── Given data ──

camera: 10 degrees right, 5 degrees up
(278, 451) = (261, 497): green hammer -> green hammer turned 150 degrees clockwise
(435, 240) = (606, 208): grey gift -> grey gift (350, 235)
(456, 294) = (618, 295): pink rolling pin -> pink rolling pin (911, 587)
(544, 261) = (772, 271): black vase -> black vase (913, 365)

───
── Given data ──

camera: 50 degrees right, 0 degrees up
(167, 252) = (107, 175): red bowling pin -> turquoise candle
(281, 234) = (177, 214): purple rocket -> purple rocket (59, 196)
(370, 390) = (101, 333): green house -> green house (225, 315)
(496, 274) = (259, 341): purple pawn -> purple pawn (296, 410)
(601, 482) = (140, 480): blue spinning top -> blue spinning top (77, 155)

───

Your objective:
All that is wanted is a faithful reproduction of the line above with "(278, 451) = (261, 497): green", the line with "(544, 261) = (772, 271): black", and every line in between.

Exercise solution:
(278, 451) = (261, 497): green hammer -> green hammer turned 150 degrees clockwise
(435, 240) = (606, 208): grey gift -> grey gift (350, 235)
(456, 294) = (618, 295): pink rolling pin -> pink rolling pin (911, 587)
(544, 261) = (772, 271): black vase -> black vase (913, 365)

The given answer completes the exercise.